● Brief: From the very first line down to the line containing "brown triangle: (69, 309)", write out the material exactly as it appears, and no more.

== Entries provided ==

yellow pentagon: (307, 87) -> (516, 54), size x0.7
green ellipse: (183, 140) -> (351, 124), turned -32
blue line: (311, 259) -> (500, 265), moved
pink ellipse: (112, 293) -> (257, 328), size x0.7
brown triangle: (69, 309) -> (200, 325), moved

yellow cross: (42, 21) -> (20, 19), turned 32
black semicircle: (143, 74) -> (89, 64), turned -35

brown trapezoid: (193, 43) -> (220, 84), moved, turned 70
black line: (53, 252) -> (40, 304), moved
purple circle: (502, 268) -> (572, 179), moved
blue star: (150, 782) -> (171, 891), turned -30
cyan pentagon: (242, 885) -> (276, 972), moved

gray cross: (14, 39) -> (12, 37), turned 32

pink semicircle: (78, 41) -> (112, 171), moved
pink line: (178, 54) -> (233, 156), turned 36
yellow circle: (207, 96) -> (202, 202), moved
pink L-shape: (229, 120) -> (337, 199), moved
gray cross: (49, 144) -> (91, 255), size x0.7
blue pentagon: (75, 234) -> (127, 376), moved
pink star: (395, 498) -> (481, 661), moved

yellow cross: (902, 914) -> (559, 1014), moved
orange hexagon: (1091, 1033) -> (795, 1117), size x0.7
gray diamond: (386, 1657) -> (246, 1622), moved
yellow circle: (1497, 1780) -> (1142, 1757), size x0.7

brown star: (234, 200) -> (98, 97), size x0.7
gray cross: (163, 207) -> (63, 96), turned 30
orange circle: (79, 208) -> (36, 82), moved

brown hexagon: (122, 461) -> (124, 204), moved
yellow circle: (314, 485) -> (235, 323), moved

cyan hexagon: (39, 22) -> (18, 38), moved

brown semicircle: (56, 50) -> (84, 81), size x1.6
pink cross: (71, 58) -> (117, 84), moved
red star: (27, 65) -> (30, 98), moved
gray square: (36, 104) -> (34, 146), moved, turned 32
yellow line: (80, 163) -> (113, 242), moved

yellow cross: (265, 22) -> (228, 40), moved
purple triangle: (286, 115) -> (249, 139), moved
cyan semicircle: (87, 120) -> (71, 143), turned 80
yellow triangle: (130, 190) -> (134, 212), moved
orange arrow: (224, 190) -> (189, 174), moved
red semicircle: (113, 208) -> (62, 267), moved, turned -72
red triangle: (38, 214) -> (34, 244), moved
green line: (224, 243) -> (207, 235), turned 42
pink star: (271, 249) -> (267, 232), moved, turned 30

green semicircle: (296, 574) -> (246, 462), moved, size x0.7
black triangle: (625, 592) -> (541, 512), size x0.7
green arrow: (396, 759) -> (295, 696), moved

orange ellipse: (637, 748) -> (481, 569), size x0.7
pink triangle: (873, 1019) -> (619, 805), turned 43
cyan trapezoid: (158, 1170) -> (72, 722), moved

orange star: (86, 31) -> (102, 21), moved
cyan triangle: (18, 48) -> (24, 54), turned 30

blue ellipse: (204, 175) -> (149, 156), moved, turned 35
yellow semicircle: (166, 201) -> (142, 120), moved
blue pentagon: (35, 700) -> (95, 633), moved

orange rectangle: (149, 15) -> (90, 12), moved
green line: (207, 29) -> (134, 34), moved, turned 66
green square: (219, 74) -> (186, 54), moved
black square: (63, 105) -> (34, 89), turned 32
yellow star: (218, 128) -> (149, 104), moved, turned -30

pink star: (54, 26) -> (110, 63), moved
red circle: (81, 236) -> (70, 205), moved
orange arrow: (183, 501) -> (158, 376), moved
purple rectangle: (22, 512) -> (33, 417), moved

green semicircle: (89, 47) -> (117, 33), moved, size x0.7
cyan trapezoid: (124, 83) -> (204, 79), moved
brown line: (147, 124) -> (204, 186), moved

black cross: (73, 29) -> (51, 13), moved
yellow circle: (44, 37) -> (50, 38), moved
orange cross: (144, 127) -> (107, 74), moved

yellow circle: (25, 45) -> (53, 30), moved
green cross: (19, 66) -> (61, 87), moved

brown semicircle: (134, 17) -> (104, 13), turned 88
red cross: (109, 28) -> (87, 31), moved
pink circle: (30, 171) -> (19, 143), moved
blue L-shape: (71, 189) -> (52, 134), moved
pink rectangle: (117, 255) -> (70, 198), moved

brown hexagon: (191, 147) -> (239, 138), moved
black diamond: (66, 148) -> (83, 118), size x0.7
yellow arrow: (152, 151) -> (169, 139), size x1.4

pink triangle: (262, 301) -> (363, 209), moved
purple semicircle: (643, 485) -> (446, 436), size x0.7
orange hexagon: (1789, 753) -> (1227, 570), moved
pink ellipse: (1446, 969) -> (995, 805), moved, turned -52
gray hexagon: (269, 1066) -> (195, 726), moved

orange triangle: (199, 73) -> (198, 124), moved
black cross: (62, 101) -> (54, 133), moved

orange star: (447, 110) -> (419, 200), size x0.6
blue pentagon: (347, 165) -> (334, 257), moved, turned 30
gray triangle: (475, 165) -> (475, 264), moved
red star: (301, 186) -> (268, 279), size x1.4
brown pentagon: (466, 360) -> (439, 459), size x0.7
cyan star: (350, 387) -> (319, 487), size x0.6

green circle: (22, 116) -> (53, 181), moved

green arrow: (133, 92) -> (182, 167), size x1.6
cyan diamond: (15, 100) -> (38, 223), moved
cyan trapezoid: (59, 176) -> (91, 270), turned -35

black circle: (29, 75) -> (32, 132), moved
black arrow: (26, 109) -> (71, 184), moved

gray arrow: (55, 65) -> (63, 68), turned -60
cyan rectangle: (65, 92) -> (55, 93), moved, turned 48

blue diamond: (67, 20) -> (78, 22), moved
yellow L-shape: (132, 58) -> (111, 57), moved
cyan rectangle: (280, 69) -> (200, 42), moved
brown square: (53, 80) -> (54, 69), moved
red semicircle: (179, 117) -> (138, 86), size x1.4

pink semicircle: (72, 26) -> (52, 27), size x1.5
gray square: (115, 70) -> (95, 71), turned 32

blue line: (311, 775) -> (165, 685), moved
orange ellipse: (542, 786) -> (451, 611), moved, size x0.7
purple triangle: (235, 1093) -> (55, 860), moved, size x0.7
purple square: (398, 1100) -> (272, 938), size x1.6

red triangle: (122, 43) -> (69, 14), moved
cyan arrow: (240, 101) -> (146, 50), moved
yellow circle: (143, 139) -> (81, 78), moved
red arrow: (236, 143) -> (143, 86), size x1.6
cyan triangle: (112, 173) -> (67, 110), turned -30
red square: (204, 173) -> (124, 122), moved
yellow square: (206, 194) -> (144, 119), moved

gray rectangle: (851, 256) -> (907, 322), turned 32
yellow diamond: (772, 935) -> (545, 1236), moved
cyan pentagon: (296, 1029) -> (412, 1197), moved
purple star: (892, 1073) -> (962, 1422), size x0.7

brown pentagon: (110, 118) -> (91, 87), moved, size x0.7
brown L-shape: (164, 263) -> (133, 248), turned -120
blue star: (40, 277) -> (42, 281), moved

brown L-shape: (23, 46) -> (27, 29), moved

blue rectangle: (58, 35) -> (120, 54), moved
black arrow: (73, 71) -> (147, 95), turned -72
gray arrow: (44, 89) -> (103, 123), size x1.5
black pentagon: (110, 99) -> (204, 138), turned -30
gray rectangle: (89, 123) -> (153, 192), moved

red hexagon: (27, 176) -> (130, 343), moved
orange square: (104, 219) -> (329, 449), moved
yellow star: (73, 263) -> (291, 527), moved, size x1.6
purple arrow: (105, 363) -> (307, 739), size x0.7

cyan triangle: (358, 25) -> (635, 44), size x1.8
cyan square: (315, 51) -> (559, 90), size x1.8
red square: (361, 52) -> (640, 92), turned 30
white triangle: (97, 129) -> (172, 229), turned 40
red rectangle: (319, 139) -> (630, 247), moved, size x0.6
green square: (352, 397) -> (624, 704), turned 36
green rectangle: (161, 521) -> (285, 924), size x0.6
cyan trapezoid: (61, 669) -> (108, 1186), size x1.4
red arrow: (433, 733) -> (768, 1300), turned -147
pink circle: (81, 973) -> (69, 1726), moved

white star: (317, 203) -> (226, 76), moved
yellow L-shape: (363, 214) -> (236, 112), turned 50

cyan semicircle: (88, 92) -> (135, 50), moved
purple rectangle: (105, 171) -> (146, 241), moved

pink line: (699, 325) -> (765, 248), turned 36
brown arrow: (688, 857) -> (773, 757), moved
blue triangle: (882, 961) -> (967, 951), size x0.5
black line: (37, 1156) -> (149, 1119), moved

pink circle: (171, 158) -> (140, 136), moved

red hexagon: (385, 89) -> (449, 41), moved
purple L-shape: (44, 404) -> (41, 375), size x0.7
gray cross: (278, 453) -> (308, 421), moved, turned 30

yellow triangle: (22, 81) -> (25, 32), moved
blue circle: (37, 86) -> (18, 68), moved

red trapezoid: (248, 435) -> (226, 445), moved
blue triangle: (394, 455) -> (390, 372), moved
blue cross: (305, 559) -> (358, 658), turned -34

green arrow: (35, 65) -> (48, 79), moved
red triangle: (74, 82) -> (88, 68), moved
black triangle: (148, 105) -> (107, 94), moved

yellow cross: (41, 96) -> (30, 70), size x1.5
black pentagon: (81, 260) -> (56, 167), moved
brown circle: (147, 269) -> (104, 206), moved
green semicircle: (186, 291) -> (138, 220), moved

===

● Written response:
yellow pentagon: (307, 87) -> (516, 54), size x0.7
green ellipse: (183, 140) -> (351, 124), turned -32
blue line: (311, 259) -> (500, 265), moved
pink ellipse: (112, 293) -> (257, 328), size x0.7
brown triangle: (69, 309) -> (200, 325), moved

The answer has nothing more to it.